*The problem*:
Your job is to transcribe the material exactly, every line included.

*Data for analysis*:

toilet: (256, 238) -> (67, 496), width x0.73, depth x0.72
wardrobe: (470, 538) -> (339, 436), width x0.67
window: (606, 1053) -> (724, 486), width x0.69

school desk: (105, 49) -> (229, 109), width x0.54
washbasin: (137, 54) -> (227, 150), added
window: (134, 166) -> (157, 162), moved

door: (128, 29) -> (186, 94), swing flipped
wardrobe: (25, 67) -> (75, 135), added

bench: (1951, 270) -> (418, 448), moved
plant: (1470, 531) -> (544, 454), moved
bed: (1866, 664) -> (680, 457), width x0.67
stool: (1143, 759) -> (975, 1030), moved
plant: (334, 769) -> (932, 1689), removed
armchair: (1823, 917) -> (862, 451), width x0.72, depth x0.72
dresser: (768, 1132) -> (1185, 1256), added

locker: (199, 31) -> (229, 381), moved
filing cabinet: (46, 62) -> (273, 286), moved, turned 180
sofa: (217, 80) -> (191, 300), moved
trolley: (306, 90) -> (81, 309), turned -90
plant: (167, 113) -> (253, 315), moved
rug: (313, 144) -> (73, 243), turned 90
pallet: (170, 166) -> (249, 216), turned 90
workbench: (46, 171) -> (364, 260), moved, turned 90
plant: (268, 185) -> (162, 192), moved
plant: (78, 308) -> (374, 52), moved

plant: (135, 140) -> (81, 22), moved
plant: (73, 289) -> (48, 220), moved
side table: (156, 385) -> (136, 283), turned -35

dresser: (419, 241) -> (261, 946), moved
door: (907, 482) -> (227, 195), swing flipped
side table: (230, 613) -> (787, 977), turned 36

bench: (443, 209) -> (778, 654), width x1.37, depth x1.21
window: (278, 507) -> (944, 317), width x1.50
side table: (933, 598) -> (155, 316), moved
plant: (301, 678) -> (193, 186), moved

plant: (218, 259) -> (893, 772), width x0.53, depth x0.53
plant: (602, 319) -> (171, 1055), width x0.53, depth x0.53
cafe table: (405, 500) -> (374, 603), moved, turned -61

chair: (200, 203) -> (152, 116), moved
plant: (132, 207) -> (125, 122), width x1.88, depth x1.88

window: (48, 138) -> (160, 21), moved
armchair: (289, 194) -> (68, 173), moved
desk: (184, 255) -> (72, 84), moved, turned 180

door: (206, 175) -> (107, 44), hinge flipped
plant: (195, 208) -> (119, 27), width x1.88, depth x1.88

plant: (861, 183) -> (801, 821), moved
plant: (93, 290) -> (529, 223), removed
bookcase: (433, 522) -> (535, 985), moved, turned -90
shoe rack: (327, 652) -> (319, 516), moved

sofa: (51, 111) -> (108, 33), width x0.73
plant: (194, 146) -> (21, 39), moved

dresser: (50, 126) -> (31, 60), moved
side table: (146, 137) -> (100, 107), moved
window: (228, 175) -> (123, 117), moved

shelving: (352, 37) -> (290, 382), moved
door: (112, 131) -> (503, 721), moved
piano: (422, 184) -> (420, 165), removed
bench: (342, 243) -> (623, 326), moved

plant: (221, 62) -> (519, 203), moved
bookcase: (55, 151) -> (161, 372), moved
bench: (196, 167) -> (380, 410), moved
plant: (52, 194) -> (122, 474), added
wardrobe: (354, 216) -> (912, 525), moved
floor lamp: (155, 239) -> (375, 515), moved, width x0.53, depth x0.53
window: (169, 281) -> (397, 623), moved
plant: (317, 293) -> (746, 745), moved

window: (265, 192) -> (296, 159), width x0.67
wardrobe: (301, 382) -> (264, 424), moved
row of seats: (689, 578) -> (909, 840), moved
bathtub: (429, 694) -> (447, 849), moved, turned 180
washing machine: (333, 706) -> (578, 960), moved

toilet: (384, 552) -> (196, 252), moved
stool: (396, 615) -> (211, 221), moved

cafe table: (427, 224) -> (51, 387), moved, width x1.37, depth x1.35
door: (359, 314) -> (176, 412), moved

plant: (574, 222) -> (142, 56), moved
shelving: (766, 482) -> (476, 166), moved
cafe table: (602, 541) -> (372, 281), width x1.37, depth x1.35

*Solution for this problem*:
toilet: (256, 238) -> (67, 496), width x0.73, depth x0.72
wardrobe: (470, 538) -> (339, 436), width x0.67
window: (606, 1053) -> (724, 486), width x0.69

school desk: (105, 49) -> (229, 109), width x0.54
washbasin: (137, 54) -> (227, 150), added
window: (134, 166) -> (157, 162), moved

door: (128, 29) -> (186, 94), swing flipped
wardrobe: (25, 67) -> (75, 135), added

bench: (1951, 270) -> (418, 448), moved
plant: (1470, 531) -> (544, 454), moved
bed: (1866, 664) -> (680, 457), width x0.67
stool: (1143, 759) -> (975, 1030), moved
plant: (334, 769) -> (932, 1689), removed
armchair: (1823, 917) -> (862, 451), width x0.72, depth x0.72
dresser: (768, 1132) -> (1185, 1256), added

locker: (199, 31) -> (229, 381), moved
filing cabinet: (46, 62) -> (273, 286), moved, turned 180
sofa: (217, 80) -> (191, 300), moved
trolley: (306, 90) -> (81, 309), turned -90
plant: (167, 113) -> (253, 315), moved
rug: (313, 144) -> (73, 243), turned 90
pallet: (170, 166) -> (249, 216), turned 90
workbench: (46, 171) -> (364, 260), moved, turned 90
plant: (268, 185) -> (162, 192), moved
plant: (78, 308) -> (374, 52), moved

plant: (135, 140) -> (81, 22), moved
plant: (73, 289) -> (48, 220), moved
side table: (156, 385) -> (136, 283), turned -35

dresser: (419, 241) -> (261, 946), moved
door: (907, 482) -> (227, 195), swing flipped
side table: (230, 613) -> (787, 977), turned 36

bench: (443, 209) -> (778, 654), width x1.37, depth x1.21
window: (278, 507) -> (944, 317), width x1.50
side table: (933, 598) -> (155, 316), moved
plant: (301, 678) -> (193, 186), moved

plant: (218, 259) -> (893, 772), width x0.53, depth x0.53
plant: (602, 319) -> (171, 1055), width x0.53, depth x0.53
cafe table: (405, 500) -> (374, 603), moved, turned -61

chair: (200, 203) -> (152, 116), moved
plant: (132, 207) -> (125, 122), width x1.88, depth x1.88

window: (48, 138) -> (160, 21), moved
armchair: (289, 194) -> (68, 173), moved
desk: (184, 255) -> (72, 84), moved, turned 180

door: (206, 175) -> (107, 44), hinge flipped
plant: (195, 208) -> (119, 27), width x1.88, depth x1.88

plant: (861, 183) -> (801, 821), moved
plant: (93, 290) -> (529, 223), removed
bookcase: (433, 522) -> (535, 985), moved, turned -90
shoe rack: (327, 652) -> (319, 516), moved

sofa: (51, 111) -> (108, 33), width x0.73
plant: (194, 146) -> (21, 39), moved

dresser: (50, 126) -> (31, 60), moved
side table: (146, 137) -> (100, 107), moved
window: (228, 175) -> (123, 117), moved

shelving: (352, 37) -> (290, 382), moved
door: (112, 131) -> (503, 721), moved
piano: (422, 184) -> (420, 165), removed
bench: (342, 243) -> (623, 326), moved

plant: (221, 62) -> (519, 203), moved
bookcase: (55, 151) -> (161, 372), moved
bench: (196, 167) -> (380, 410), moved
plant: (52, 194) -> (122, 474), added
wardrobe: (354, 216) -> (912, 525), moved
floor lamp: (155, 239) -> (375, 515), moved, width x0.53, depth x0.53
window: (169, 281) -> (397, 623), moved
plant: (317, 293) -> (746, 745), moved

window: (265, 192) -> (296, 159), width x0.67
wardrobe: (301, 382) -> (264, 424), moved
row of seats: (689, 578) -> (909, 840), moved
bathtub: (429, 694) -> (447, 849), moved, turned 180
washing machine: (333, 706) -> (578, 960), moved

toilet: (384, 552) -> (196, 252), moved
stool: (396, 615) -> (211, 221), moved

cafe table: (427, 224) -> (51, 387), moved, width x1.37, depth x1.35
door: (359, 314) -> (176, 412), moved

plant: (574, 222) -> (142, 56), moved
shelving: (766, 482) -> (476, 166), moved
cafe table: (602, 541) -> (372, 281), width x1.37, depth x1.35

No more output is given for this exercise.